Starting at the line below holding "camera: 55 degrees right, 25 degrees up" and stopping at the line holding "(800, 346) = (701, 709): blue", print every line exactly, both ends included, and leave the rest out.

**Image change detection data**
+ + + +
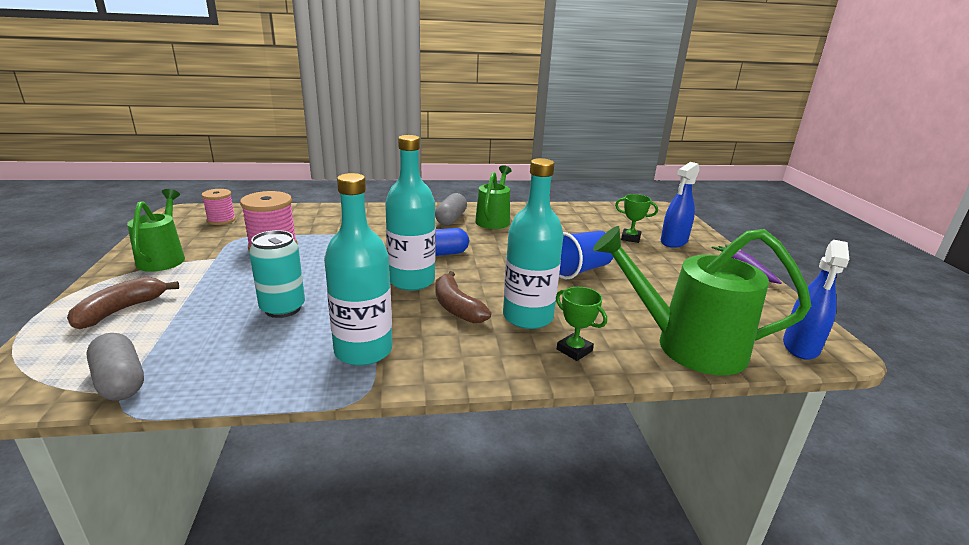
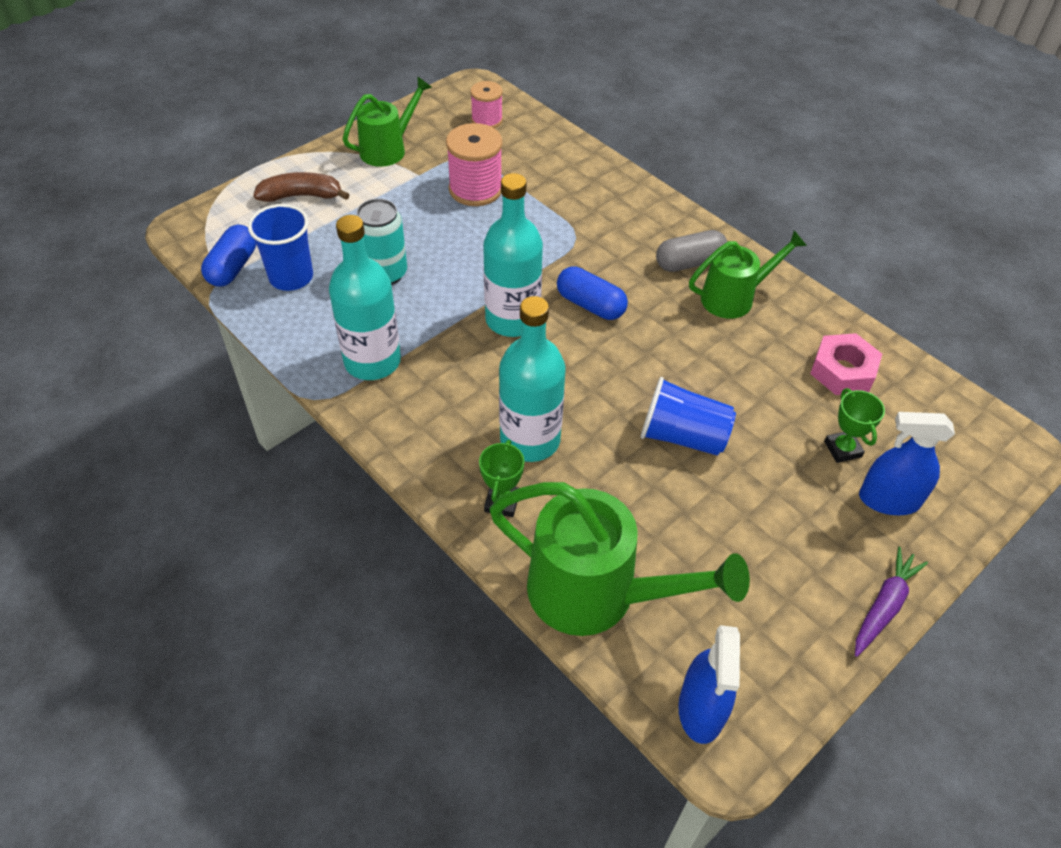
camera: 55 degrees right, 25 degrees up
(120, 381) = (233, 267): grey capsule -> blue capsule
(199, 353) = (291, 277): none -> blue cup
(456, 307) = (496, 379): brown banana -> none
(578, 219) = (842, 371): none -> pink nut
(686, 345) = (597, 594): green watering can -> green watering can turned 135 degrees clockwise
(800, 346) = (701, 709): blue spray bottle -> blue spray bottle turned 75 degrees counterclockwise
+ + + +
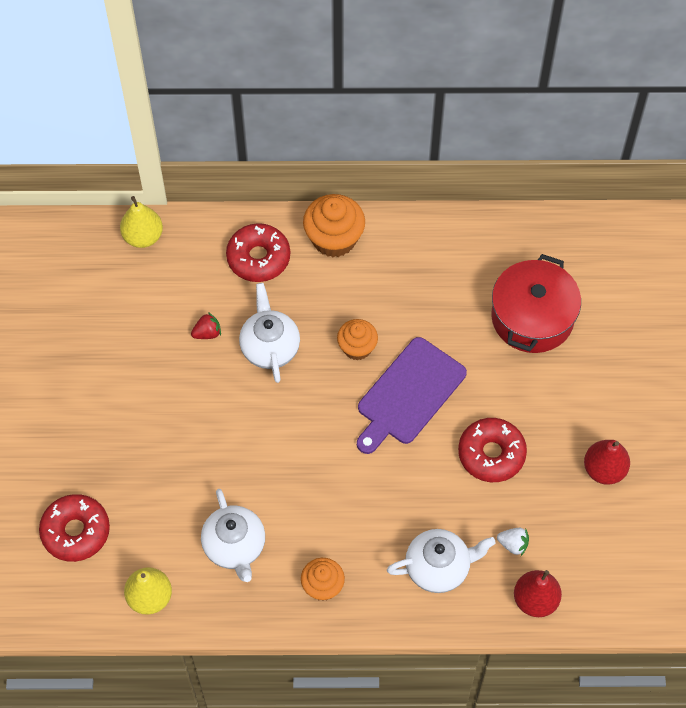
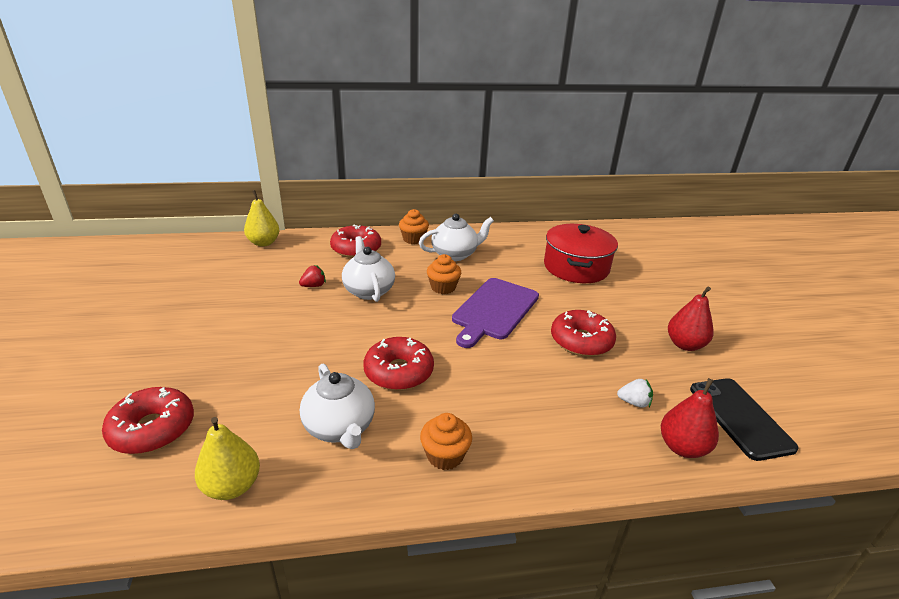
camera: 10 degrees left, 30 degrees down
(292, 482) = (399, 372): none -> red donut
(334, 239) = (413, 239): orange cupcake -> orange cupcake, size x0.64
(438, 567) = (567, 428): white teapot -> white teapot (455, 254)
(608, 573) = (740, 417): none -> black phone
+ + + +
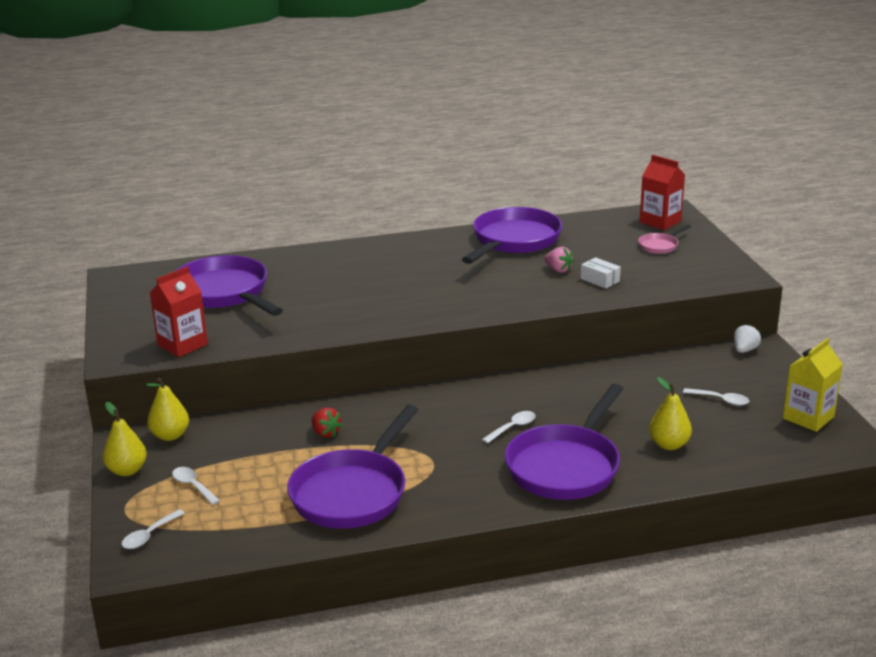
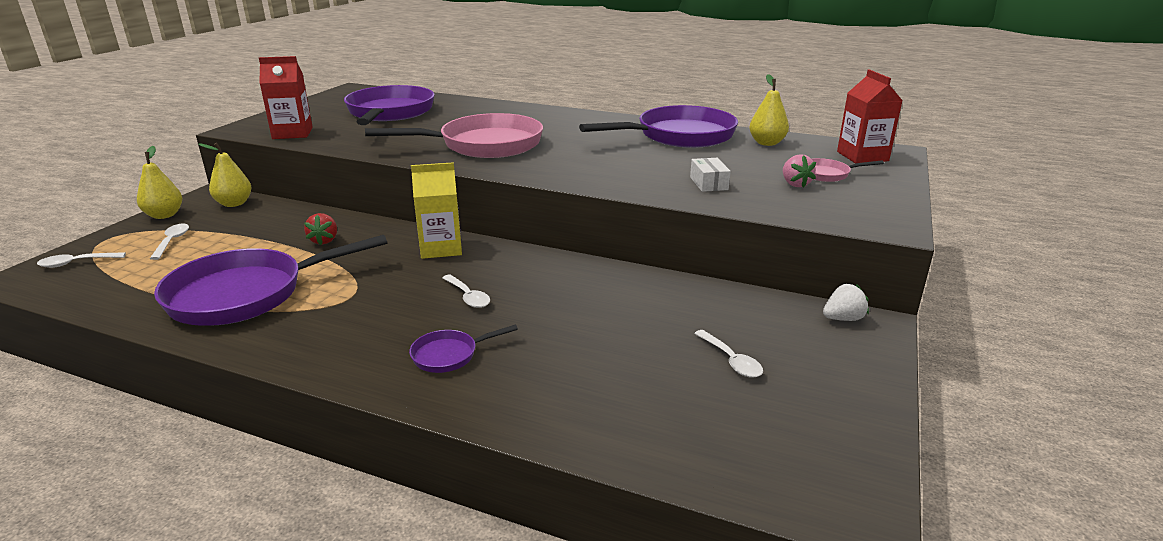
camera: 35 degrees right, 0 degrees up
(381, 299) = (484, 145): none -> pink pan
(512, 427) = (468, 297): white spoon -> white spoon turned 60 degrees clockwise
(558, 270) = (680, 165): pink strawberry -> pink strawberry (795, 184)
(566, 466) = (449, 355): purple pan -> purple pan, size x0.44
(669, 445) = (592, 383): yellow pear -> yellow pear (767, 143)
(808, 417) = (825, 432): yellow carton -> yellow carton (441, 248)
+ + + +
**Exercise output**
camera: 55 degrees right, 25 degrees up
(120, 381) = (233, 267): grey capsule -> blue capsule
(199, 353) = (291, 277): none -> blue cup
(456, 307) = (496, 379): brown banana -> none
(578, 219) = (842, 371): none -> pink nut
(686, 345) = (597, 594): green watering can -> green watering can turned 135 degrees clockwise
(800, 346) = (701, 709): blue spray bottle -> blue spray bottle turned 75 degrees counterclockwise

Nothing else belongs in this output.